TASK STATEMENT:
When the line with "Q1: NPN BD139" turns up below, begin repeating exactly, and carry on through the line with "R4: 1k (+3V3, N16) -> 68k (+3V3, N16)"; no pictures go into the copy.

PROVIDED DATA:
((
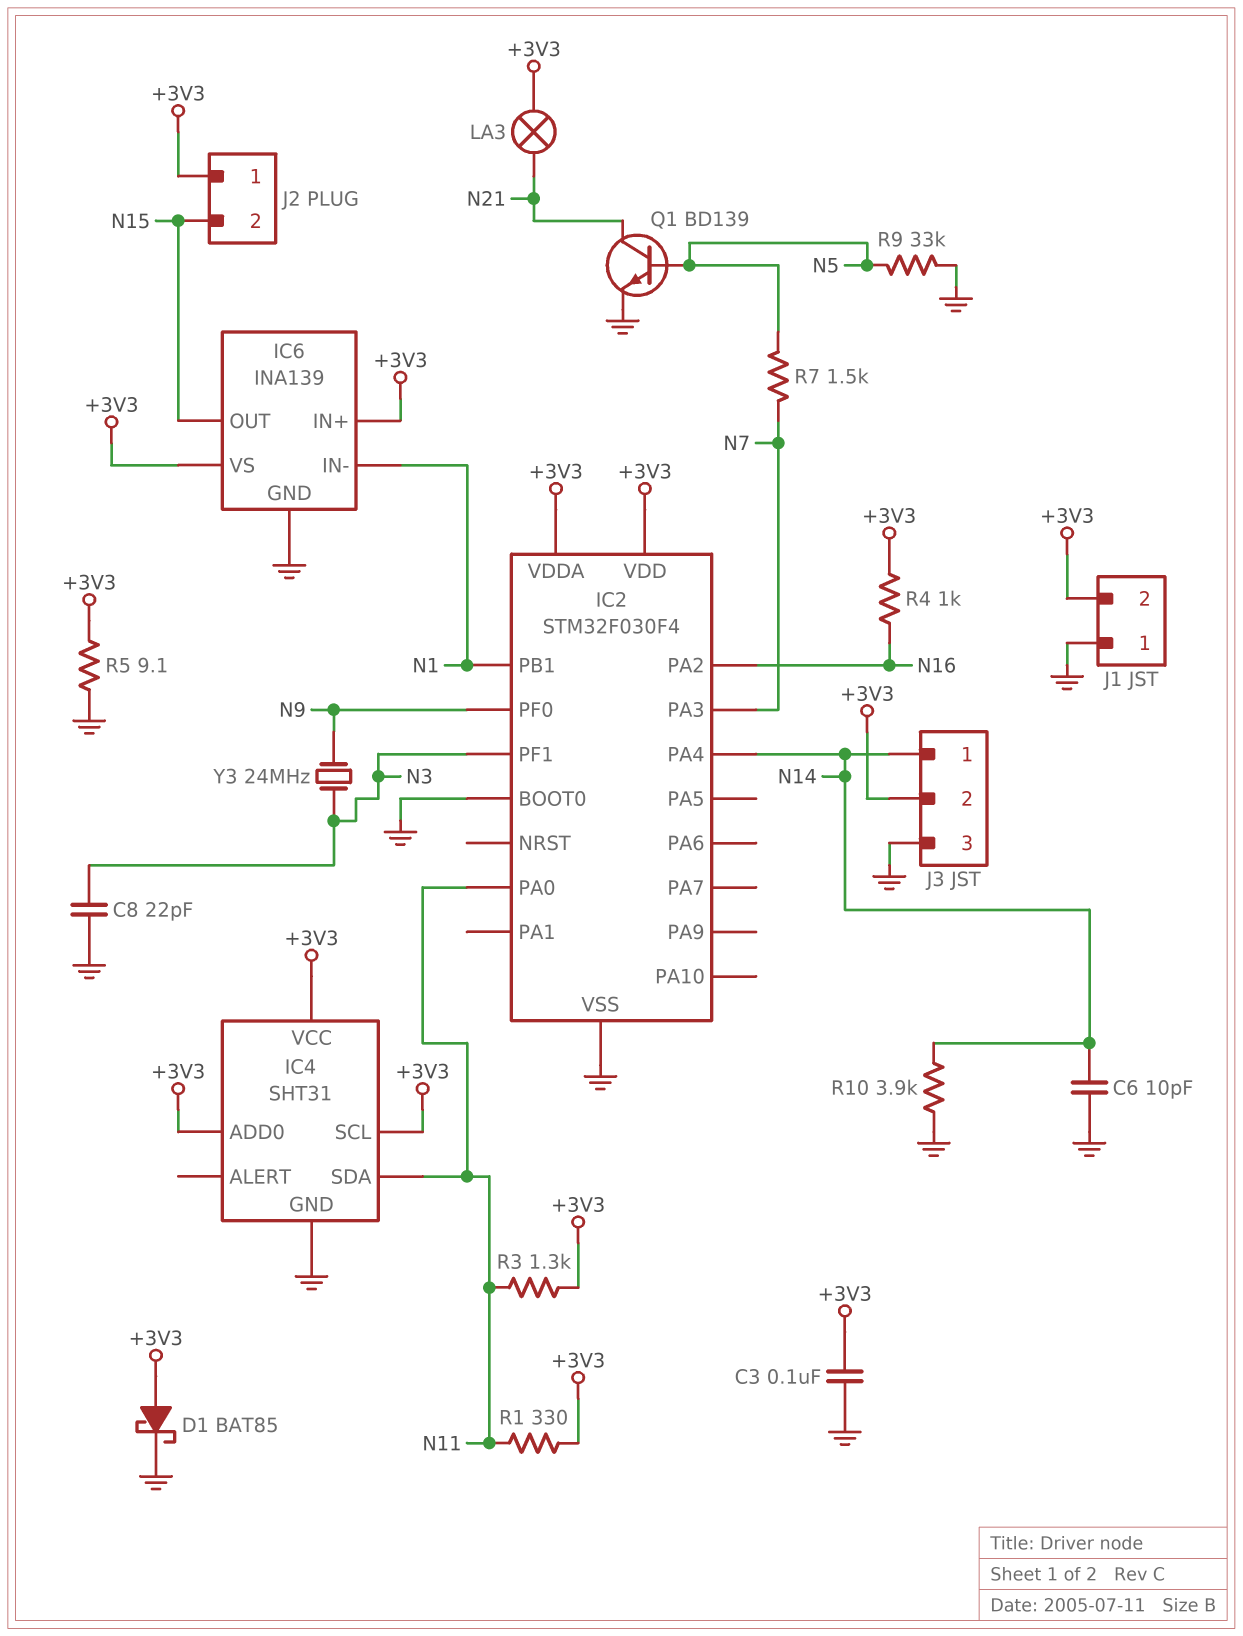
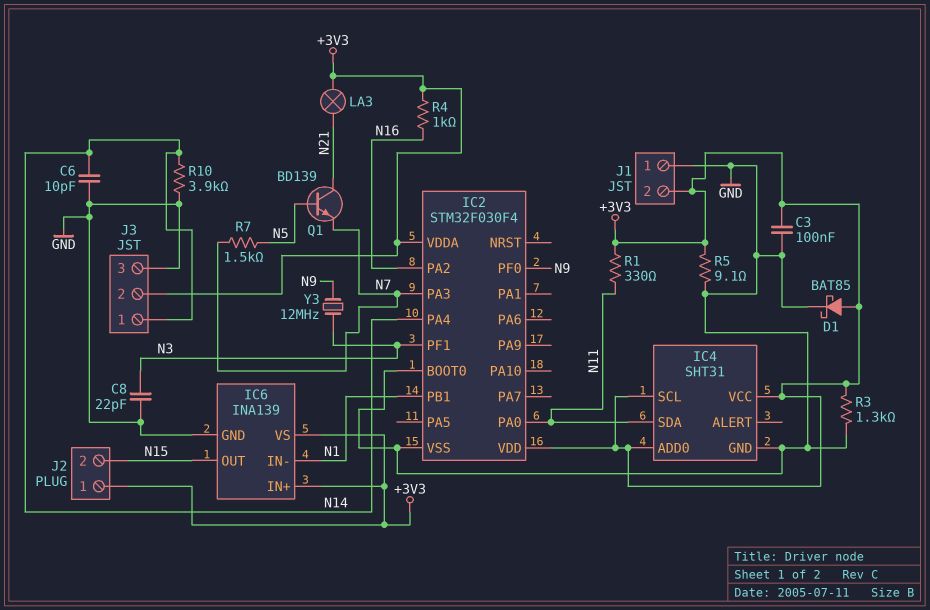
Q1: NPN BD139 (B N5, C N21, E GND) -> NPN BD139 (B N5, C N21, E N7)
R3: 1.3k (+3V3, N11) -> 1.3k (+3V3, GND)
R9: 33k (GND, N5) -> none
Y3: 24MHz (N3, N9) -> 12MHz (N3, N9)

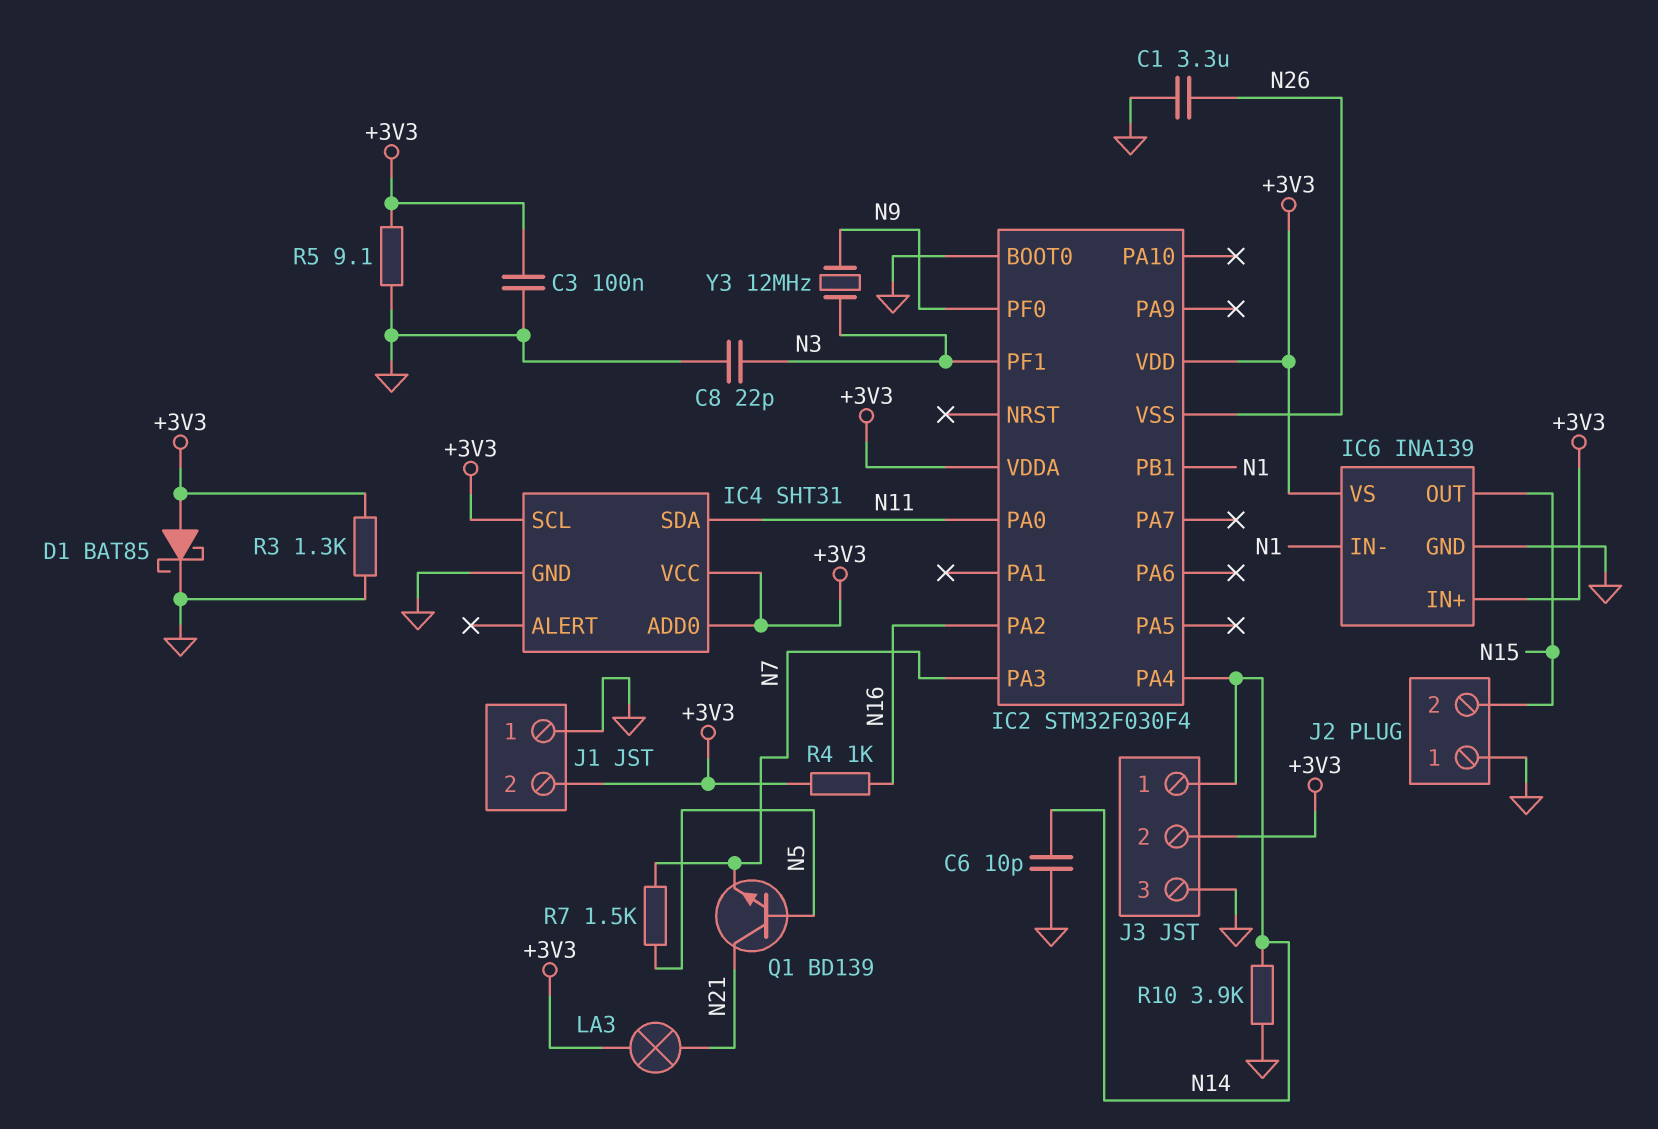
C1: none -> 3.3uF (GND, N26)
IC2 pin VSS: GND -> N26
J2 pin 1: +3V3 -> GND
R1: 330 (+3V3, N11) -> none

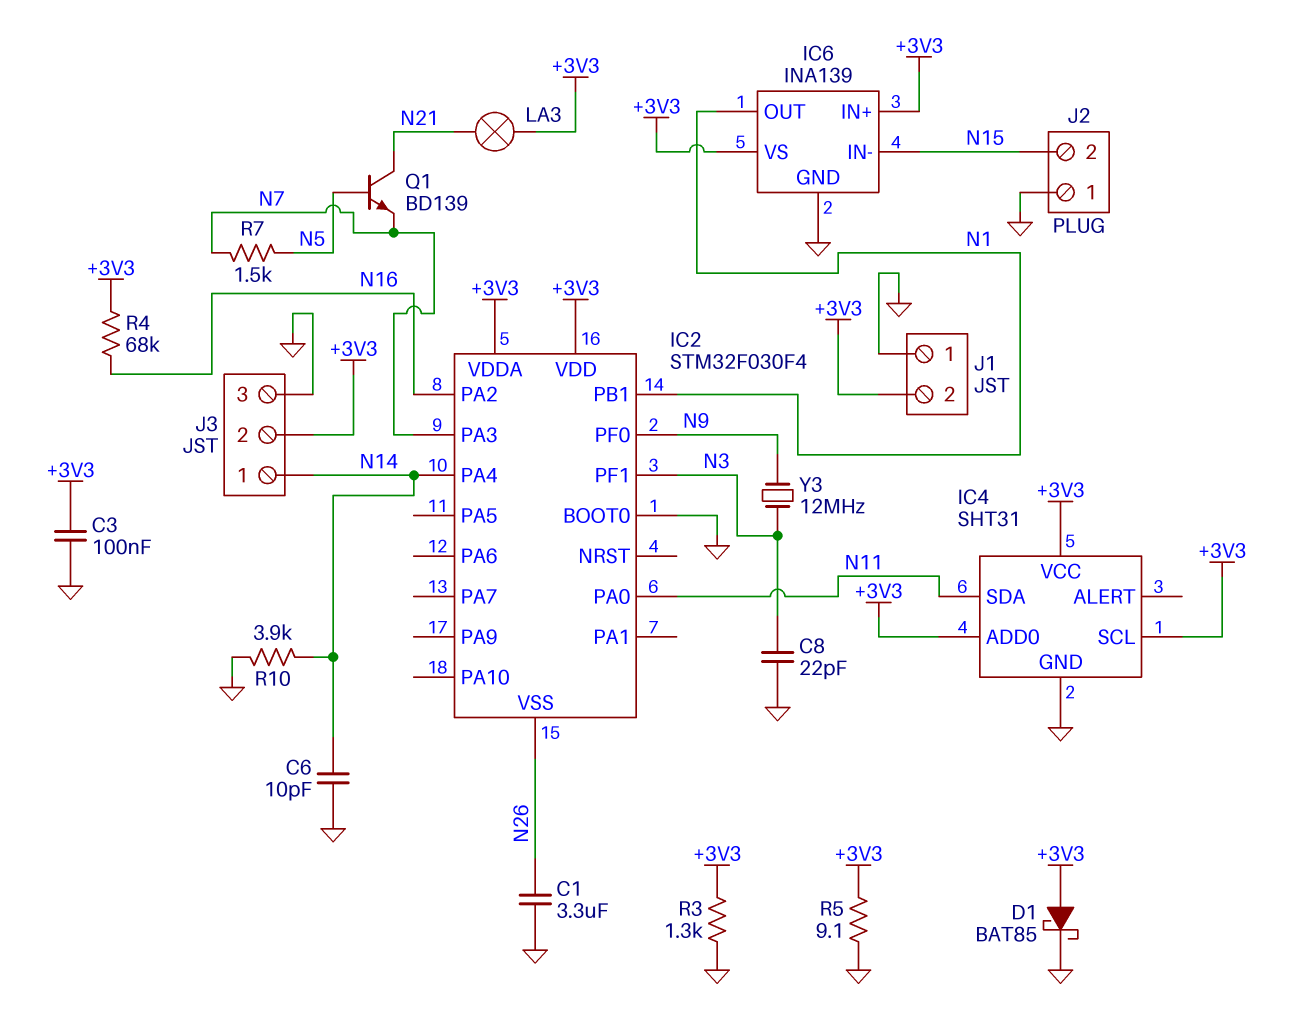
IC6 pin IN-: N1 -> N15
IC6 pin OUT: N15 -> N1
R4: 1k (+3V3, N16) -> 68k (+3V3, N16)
))
((
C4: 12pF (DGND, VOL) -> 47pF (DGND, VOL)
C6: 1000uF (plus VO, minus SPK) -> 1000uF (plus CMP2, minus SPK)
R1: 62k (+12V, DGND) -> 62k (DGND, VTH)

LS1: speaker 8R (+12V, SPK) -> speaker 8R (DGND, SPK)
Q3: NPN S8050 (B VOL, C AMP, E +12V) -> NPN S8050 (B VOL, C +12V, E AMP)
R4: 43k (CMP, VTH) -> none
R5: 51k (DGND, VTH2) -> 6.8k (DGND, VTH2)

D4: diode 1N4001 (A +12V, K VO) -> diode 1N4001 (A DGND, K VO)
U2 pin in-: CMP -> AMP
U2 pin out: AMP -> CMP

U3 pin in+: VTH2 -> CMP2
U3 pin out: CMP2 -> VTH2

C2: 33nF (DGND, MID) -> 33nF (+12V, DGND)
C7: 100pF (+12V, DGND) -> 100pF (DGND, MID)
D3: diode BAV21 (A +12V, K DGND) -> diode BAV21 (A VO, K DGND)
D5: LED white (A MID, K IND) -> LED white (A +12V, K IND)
))
WRITTEN RESPONSE:
Q1: NPN BD139 (B N5, C N21, E GND) -> NPN BD139 (B N5, C N21, E N7)
R3: 1.3k (+3V3, N11) -> 1.3k (+3V3, GND)
R9: 33k (GND, N5) -> none
Y3: 24MHz (N3, N9) -> 12MHz (N3, N9)

C1: none -> 3.3uF (GND, N26)
IC2 pin VSS: GND -> N26
J2 pin 1: +3V3 -> GND
R1: 330 (+3V3, N11) -> none

IC6 pin IN-: N1 -> N15
IC6 pin OUT: N15 -> N1
R4: 1k (+3V3, N16) -> 68k (+3V3, N16)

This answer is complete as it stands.